## What the task asks
Compute how many lines in the listing below hold the string "Studio", then state only the result.

## Exercise data
= = = =

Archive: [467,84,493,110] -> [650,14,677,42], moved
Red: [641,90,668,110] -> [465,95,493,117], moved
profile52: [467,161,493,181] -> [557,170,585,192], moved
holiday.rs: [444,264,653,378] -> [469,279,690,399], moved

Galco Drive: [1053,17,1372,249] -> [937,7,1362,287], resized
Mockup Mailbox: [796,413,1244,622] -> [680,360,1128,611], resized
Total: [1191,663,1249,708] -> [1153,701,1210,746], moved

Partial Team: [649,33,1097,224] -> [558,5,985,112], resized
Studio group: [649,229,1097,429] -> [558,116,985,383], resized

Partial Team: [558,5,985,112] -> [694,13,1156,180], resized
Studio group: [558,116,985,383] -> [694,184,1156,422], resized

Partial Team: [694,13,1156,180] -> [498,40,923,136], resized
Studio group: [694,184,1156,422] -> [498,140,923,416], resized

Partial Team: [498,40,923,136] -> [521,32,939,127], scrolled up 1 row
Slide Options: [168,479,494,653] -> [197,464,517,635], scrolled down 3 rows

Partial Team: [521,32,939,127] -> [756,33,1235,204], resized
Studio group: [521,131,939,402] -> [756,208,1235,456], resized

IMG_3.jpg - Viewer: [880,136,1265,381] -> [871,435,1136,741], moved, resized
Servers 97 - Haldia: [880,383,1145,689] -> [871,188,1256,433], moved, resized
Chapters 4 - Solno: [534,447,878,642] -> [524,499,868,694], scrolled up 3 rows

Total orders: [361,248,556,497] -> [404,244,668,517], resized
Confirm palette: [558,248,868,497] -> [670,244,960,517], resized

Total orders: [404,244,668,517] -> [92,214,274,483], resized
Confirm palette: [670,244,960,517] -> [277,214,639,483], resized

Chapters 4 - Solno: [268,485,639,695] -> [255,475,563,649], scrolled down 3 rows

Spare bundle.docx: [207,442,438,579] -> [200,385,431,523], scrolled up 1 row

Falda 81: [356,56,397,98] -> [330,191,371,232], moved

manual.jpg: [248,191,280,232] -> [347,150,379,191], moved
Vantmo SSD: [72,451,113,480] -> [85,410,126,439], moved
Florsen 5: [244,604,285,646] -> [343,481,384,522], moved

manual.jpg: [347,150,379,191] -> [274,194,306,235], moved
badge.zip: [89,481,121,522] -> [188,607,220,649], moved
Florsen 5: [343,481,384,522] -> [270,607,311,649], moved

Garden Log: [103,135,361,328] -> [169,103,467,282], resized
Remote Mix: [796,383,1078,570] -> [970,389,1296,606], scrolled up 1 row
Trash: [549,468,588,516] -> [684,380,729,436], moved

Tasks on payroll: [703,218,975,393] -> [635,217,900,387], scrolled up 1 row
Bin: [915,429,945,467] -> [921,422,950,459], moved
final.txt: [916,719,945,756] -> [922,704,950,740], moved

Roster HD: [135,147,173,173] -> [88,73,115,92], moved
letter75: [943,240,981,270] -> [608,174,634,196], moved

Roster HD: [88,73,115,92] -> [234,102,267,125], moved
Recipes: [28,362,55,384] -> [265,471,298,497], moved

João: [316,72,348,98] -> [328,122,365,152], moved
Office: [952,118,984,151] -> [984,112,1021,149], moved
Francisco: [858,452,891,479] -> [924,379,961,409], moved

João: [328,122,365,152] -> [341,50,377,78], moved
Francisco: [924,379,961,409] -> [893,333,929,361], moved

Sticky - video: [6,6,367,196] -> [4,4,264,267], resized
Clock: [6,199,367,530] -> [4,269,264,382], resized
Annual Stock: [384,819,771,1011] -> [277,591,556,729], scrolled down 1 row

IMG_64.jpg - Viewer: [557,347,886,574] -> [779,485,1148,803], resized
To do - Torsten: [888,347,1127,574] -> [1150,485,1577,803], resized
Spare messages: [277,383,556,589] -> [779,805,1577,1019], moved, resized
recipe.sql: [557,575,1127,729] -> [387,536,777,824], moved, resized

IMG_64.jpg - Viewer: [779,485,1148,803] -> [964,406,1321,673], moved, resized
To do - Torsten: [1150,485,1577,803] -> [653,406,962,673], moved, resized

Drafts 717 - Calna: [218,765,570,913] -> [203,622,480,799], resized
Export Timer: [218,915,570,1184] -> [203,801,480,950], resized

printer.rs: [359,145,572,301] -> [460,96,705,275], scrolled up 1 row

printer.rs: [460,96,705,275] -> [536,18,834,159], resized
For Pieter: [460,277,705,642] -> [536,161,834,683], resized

= = = =

## Exercise output
4